■ **What you will do**
Transcribe exactly the lines from the one holding "red gift: 1 -> 2" through the closing line of the entries below. Pictures stay out of the copy.
═════ Data supplied
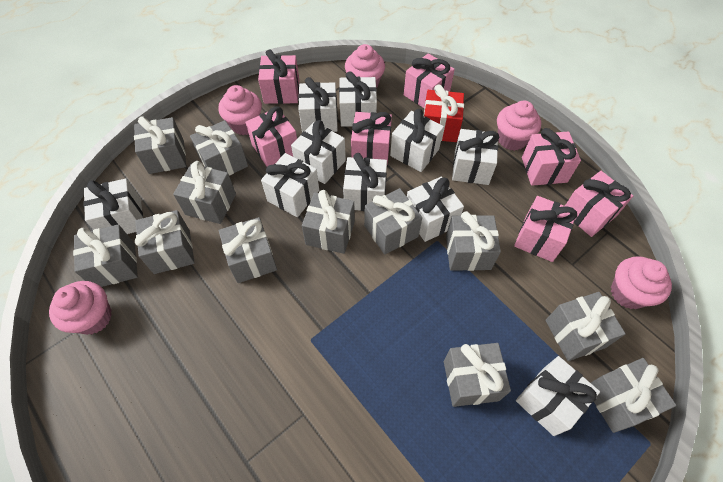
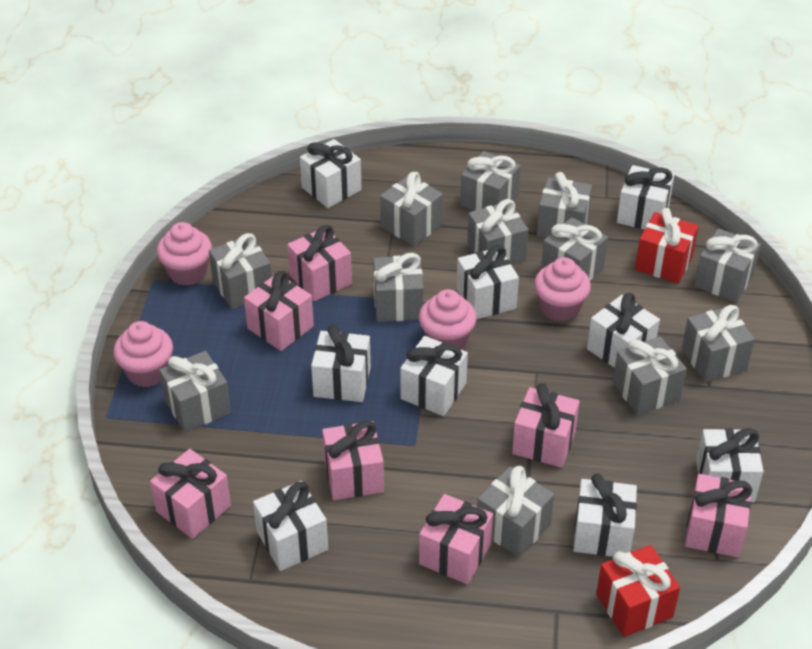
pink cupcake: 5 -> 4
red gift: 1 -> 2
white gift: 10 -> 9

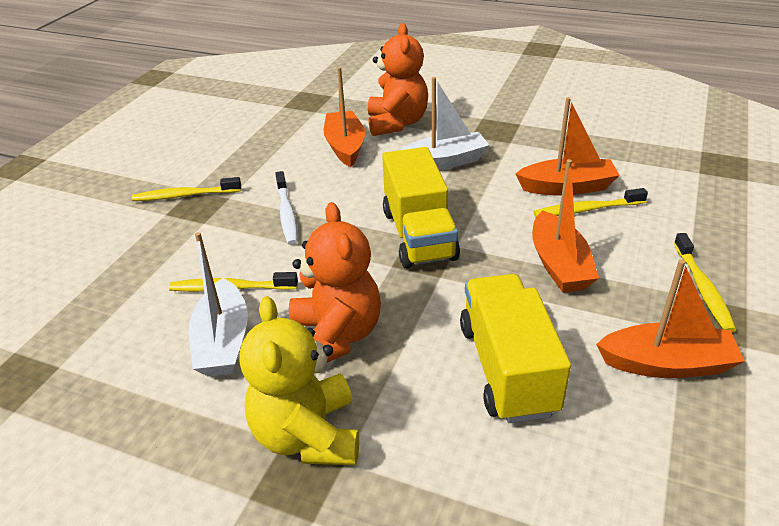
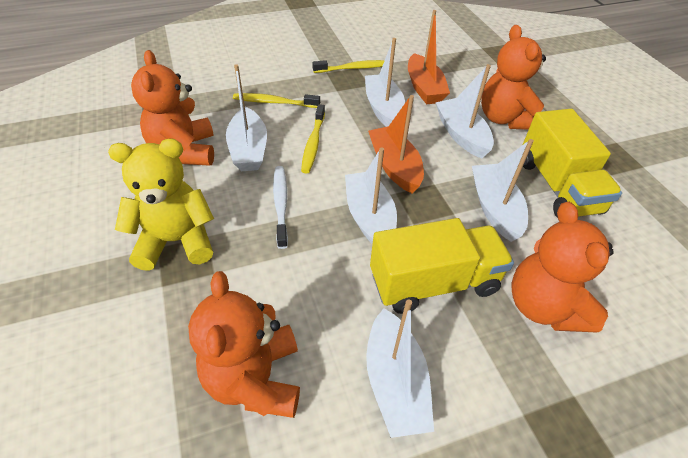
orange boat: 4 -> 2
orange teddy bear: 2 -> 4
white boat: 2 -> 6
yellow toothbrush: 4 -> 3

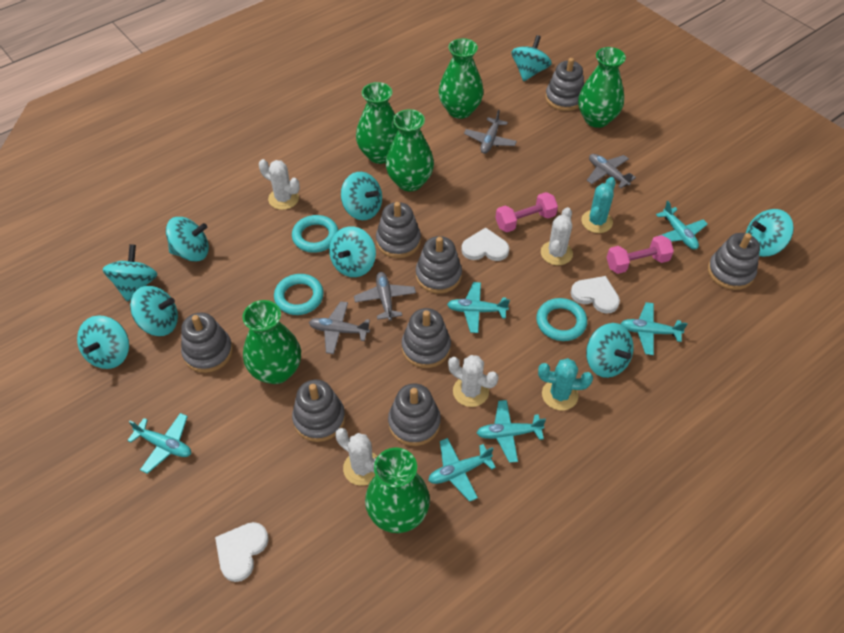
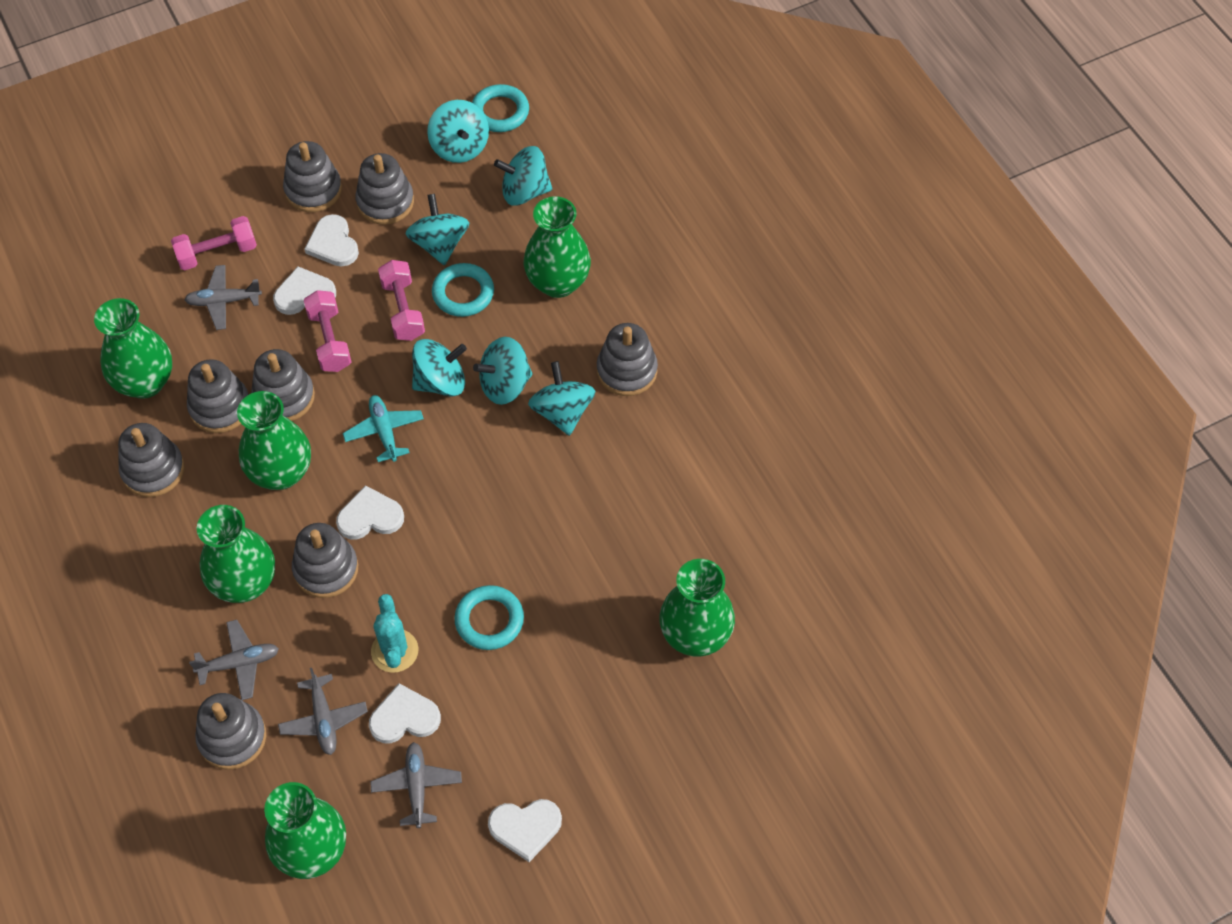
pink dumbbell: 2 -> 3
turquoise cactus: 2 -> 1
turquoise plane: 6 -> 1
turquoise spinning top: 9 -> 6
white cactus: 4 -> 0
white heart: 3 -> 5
══════════
■ **Task solution**
red gift: 1 -> 2
white gift: 10 -> 9

orange boat: 4 -> 2
orange teddy bear: 2 -> 4
white boat: 2 -> 6
yellow toothbrush: 4 -> 3

pink dumbbell: 2 -> 3
turquoise cactus: 2 -> 1
turquoise plane: 6 -> 1
turquoise spinning top: 9 -> 6
white cactus: 4 -> 0
white heart: 3 -> 5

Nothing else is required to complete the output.